== What to do ==
Of all the entries below, retype only the lines from the one with "ENC1 pin CLK: GP13 -> GP21" through the one with "TFT1: ST7735 -> ST7789", exactly as they appear.

....

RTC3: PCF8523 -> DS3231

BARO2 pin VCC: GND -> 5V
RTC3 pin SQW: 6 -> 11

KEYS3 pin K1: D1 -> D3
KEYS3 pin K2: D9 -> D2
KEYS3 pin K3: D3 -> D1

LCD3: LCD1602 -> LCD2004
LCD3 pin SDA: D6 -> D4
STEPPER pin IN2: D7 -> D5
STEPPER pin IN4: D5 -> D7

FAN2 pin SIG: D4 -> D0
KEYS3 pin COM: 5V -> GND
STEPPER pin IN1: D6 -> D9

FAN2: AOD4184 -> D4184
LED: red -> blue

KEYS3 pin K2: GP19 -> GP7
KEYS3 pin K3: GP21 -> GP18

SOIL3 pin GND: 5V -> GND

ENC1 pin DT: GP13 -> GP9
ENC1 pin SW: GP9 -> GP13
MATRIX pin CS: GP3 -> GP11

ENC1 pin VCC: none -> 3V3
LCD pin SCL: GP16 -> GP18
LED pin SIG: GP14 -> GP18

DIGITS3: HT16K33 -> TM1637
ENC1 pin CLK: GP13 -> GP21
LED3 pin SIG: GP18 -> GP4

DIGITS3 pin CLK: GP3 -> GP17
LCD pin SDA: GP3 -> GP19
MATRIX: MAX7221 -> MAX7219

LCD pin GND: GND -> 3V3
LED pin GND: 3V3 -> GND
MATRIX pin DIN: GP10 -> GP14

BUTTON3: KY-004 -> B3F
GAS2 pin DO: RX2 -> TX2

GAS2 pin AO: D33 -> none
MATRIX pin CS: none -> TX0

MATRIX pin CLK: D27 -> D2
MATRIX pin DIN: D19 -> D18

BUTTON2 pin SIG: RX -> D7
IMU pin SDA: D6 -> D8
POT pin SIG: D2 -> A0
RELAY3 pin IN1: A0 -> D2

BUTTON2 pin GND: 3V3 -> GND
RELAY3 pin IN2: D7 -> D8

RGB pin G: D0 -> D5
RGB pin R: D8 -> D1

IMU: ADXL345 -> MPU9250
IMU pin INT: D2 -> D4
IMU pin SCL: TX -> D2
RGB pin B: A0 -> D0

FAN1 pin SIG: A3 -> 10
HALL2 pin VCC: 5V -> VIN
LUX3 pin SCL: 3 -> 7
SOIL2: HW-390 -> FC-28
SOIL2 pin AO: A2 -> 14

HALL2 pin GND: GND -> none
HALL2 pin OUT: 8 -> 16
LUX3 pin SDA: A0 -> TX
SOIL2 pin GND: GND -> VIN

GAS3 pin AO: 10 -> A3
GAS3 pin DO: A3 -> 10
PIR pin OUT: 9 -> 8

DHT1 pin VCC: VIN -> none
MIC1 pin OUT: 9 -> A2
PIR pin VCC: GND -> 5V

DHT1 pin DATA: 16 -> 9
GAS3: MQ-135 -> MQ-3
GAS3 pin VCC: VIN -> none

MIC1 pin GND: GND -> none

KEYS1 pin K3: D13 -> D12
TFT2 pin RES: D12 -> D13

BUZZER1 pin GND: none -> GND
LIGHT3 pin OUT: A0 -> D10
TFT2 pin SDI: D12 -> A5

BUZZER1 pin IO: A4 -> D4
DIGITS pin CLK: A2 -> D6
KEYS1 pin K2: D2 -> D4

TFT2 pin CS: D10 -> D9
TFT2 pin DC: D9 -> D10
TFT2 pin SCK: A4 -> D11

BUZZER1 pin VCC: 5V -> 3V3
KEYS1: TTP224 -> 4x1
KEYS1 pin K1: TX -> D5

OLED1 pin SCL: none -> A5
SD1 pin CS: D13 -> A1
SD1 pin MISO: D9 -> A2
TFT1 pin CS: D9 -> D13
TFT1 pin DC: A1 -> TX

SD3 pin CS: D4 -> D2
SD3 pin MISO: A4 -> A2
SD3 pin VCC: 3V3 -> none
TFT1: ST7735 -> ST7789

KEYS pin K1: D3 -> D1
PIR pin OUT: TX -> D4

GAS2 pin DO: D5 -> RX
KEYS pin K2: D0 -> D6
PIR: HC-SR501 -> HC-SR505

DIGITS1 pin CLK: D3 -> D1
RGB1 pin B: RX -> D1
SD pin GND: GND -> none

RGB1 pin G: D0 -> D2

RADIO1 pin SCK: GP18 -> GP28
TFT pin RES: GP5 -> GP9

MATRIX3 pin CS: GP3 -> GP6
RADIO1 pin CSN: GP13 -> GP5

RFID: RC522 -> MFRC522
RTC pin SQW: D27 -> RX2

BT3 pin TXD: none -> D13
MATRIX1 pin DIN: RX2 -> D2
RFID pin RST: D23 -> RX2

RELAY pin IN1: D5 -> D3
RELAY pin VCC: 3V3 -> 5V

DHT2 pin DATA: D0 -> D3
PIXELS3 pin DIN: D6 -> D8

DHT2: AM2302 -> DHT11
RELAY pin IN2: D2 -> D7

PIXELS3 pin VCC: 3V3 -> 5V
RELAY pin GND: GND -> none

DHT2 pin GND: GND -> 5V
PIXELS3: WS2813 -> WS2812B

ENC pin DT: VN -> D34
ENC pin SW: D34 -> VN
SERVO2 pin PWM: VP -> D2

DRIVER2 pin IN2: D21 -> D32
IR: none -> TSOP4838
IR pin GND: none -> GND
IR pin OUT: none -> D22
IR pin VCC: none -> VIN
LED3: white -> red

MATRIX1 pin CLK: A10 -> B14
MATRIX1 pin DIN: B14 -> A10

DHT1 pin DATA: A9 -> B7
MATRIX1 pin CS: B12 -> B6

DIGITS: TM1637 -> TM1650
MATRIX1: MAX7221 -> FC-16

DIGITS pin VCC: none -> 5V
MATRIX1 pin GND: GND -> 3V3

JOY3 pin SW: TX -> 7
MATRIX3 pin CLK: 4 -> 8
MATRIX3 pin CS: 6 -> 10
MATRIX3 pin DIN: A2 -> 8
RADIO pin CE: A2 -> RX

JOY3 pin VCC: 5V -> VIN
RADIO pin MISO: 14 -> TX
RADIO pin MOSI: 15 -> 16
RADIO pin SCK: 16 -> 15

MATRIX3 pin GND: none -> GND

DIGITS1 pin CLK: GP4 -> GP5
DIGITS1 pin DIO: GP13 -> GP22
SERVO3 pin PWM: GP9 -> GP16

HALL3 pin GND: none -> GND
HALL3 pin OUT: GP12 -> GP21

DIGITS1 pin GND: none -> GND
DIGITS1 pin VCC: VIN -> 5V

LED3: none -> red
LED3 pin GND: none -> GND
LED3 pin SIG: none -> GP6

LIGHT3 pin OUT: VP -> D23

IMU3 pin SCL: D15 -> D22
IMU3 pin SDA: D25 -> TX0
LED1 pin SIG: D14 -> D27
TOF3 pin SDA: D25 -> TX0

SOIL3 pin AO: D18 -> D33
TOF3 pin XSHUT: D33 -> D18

....

== Answer to this exercise ==
ENC1 pin CLK: GP13 -> GP21
LED3 pin SIG: GP18 -> GP4

DIGITS3 pin CLK: GP3 -> GP17
LCD pin SDA: GP3 -> GP19
MATRIX: MAX7221 -> MAX7219

LCD pin GND: GND -> 3V3
LED pin GND: 3V3 -> GND
MATRIX pin DIN: GP10 -> GP14

BUTTON3: KY-004 -> B3F
GAS2 pin DO: RX2 -> TX2

GAS2 pin AO: D33 -> none
MATRIX pin CS: none -> TX0

MATRIX pin CLK: D27 -> D2
MATRIX pin DIN: D19 -> D18

BUTTON2 pin SIG: RX -> D7
IMU pin SDA: D6 -> D8
POT pin SIG: D2 -> A0
RELAY3 pin IN1: A0 -> D2

BUTTON2 pin GND: 3V3 -> GND
RELAY3 pin IN2: D7 -> D8

RGB pin G: D0 -> D5
RGB pin R: D8 -> D1

IMU: ADXL345 -> MPU9250
IMU pin INT: D2 -> D4
IMU pin SCL: TX -> D2
RGB pin B: A0 -> D0

FAN1 pin SIG: A3 -> 10
HALL2 pin VCC: 5V -> VIN
LUX3 pin SCL: 3 -> 7
SOIL2: HW-390 -> FC-28
SOIL2 pin AO: A2 -> 14

HALL2 pin GND: GND -> none
HALL2 pin OUT: 8 -> 16
LUX3 pin SDA: A0 -> TX
SOIL2 pin GND: GND -> VIN

GAS3 pin AO: 10 -> A3
GAS3 pin DO: A3 -> 10
PIR pin OUT: 9 -> 8

DHT1 pin VCC: VIN -> none
MIC1 pin OUT: 9 -> A2
PIR pin VCC: GND -> 5V

DHT1 pin DATA: 16 -> 9
GAS3: MQ-135 -> MQ-3
GAS3 pin VCC: VIN -> none

MIC1 pin GND: GND -> none

KEYS1 pin K3: D13 -> D12
TFT2 pin RES: D12 -> D13

BUZZER1 pin GND: none -> GND
LIGHT3 pin OUT: A0 -> D10
TFT2 pin SDI: D12 -> A5

BUZZER1 pin IO: A4 -> D4
DIGITS pin CLK: A2 -> D6
KEYS1 pin K2: D2 -> D4

TFT2 pin CS: D10 -> D9
TFT2 pin DC: D9 -> D10
TFT2 pin SCK: A4 -> D11

BUZZER1 pin VCC: 5V -> 3V3
KEYS1: TTP224 -> 4x1
KEYS1 pin K1: TX -> D5

OLED1 pin SCL: none -> A5
SD1 pin CS: D13 -> A1
SD1 pin MISO: D9 -> A2
TFT1 pin CS: D9 -> D13
TFT1 pin DC: A1 -> TX

SD3 pin CS: D4 -> D2
SD3 pin MISO: A4 -> A2
SD3 pin VCC: 3V3 -> none
TFT1: ST7735 -> ST7789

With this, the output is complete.